*EXERCISE AIM*. What are the lines, word for word, from the line with "purple brick E5:F6" up to and including the line with "black plate A6" in the records below? Omit the pictures.

################

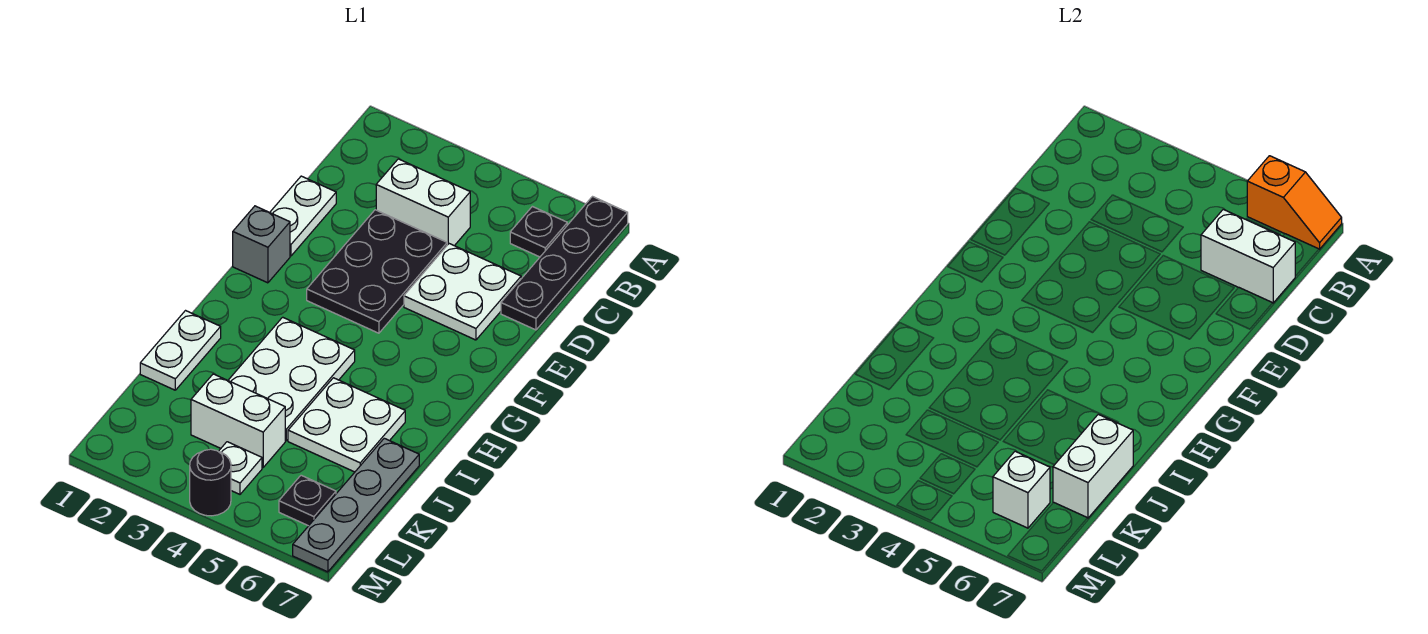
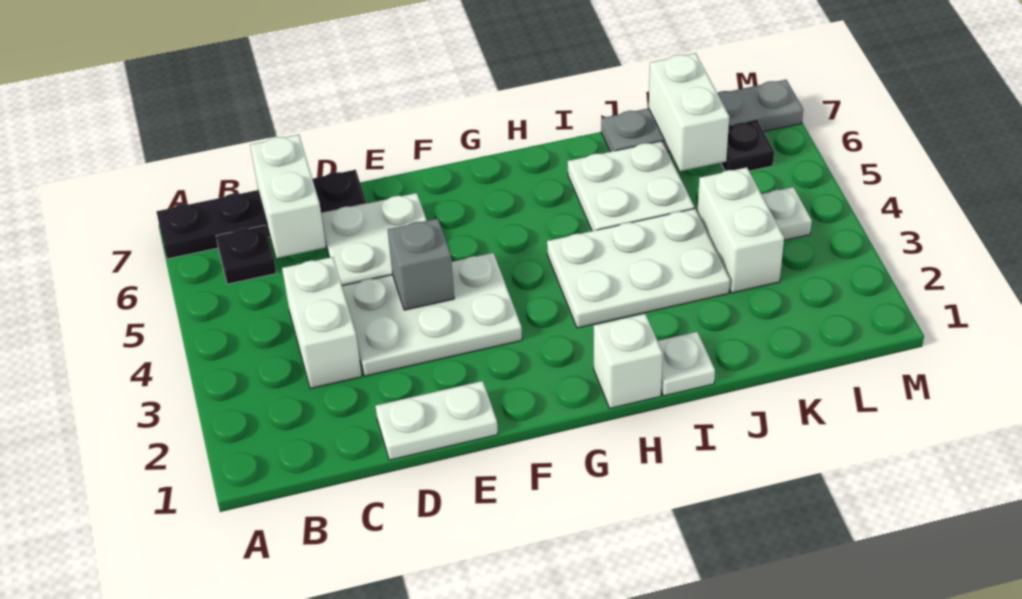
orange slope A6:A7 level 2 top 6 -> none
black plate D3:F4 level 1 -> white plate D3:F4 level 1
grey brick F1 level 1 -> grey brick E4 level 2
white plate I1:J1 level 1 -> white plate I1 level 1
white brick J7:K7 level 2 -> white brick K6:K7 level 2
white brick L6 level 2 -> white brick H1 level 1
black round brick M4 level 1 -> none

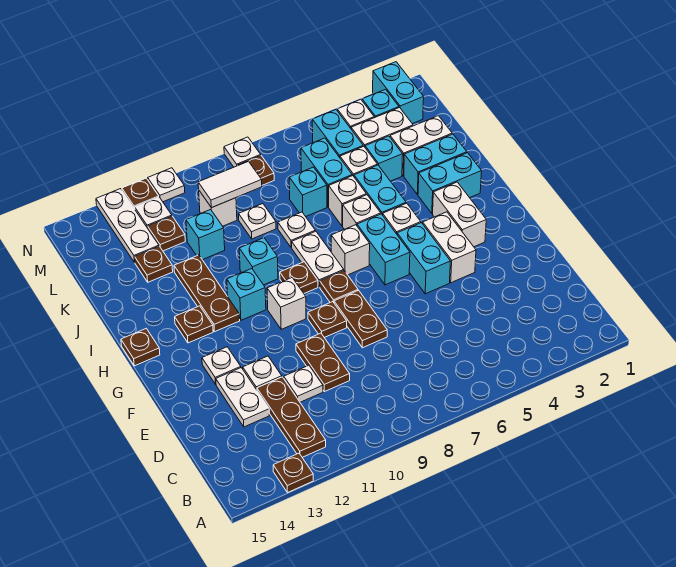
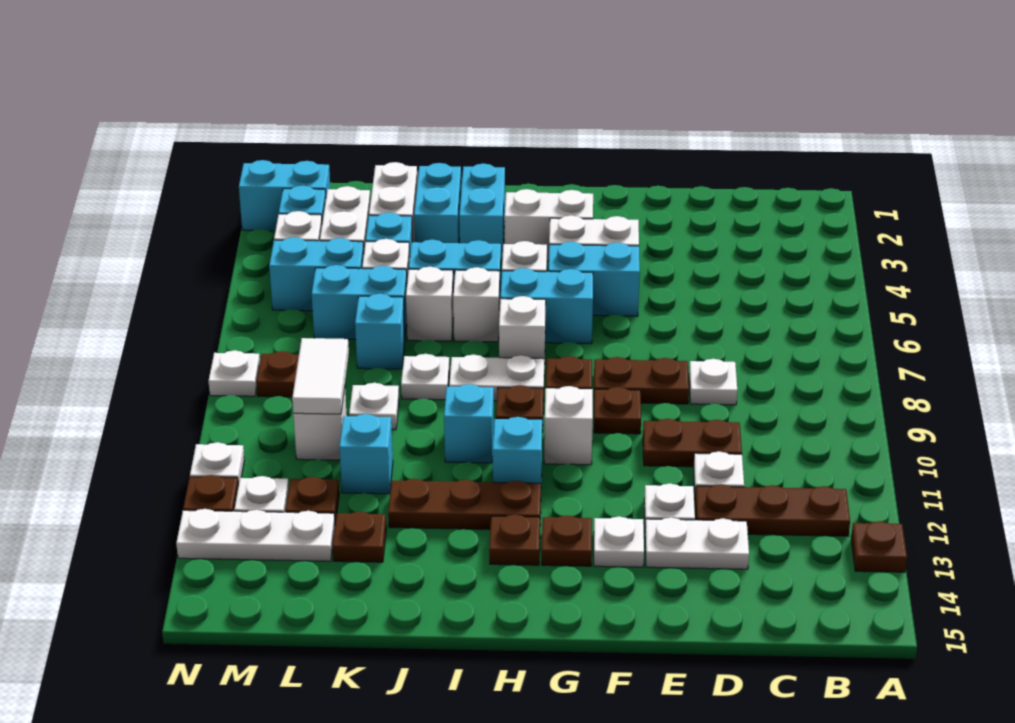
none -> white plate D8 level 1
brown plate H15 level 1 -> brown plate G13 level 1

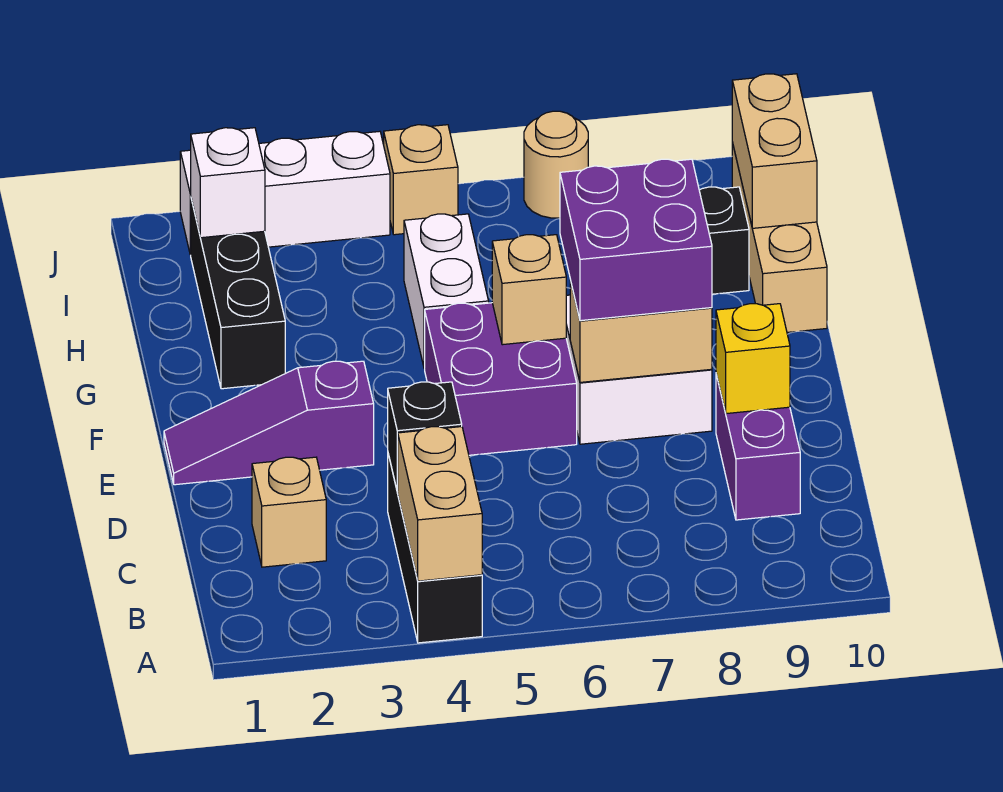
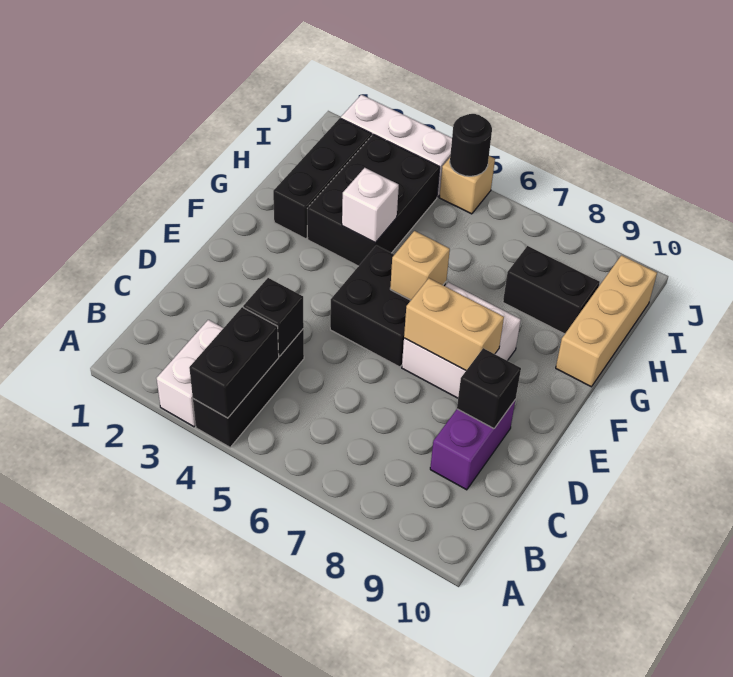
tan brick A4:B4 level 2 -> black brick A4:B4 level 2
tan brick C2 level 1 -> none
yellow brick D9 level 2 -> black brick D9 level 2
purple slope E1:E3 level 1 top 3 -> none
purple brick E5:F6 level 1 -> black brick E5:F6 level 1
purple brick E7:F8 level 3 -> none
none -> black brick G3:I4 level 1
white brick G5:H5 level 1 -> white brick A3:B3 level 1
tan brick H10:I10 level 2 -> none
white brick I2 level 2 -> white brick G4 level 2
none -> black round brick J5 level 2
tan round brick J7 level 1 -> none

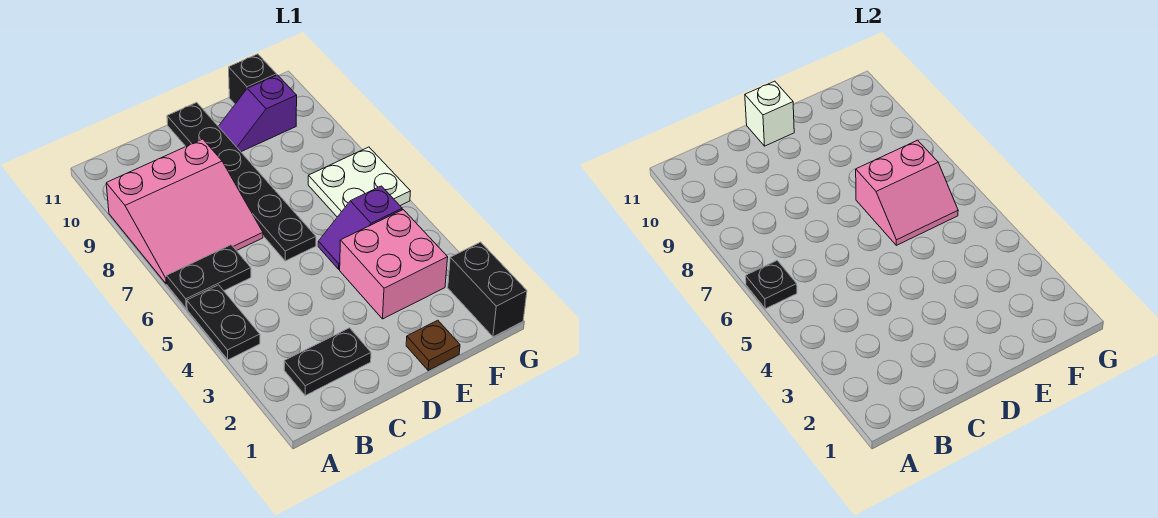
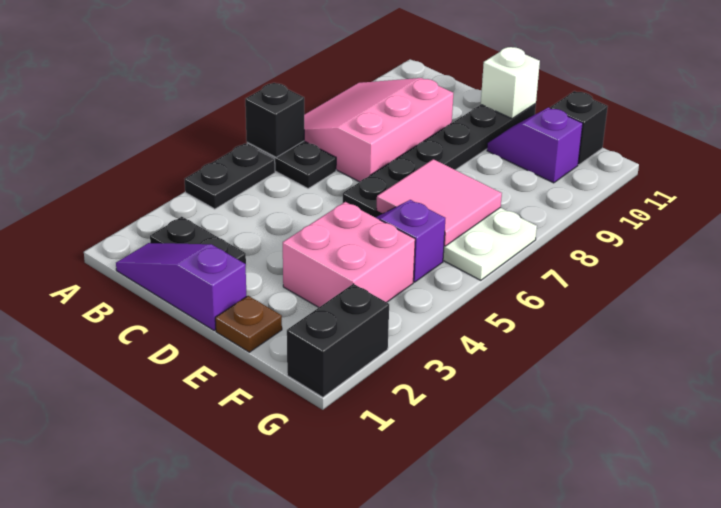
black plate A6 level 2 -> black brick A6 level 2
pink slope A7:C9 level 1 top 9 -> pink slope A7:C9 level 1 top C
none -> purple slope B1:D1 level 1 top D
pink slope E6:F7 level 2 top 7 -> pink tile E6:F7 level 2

################

*TASK RESULT*.
purple brick E5:F6 level 1 -> black brick E5:F6 level 1
purple brick E7:F8 level 3 -> none
none -> black brick G3:I4 level 1
white brick G5:H5 level 1 -> white brick A3:B3 level 1
tan brick H10:I10 level 2 -> none
white brick I2 level 2 -> white brick G4 level 2
none -> black round brick J5 level 2
tan round brick J7 level 1 -> none

black plate A6 level 2 -> black brick A6 level 2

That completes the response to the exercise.